## Exercise brief
Print, exactly as written, the line containing "TH1: 100k (+9V, W23) -> 100k (GND, W23)" and every line after it, ending with the final line of the data below.

-- Exercise data follows --

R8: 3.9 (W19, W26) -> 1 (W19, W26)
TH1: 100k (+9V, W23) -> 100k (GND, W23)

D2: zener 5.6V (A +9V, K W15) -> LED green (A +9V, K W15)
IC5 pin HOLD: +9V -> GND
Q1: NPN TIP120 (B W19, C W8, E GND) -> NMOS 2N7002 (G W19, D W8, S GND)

-- Exercise data concluded --

## Response to the task
TH1: 100k (+9V, W23) -> 100k (GND, W23)

D2: zener 5.6V (A +9V, K W15) -> LED green (A +9V, K W15)
IC5 pin HOLD: +9V -> GND
Q1: NPN TIP120 (B W19, C W8, E GND) -> NMOS 2N7002 (G W19, D W8, S GND)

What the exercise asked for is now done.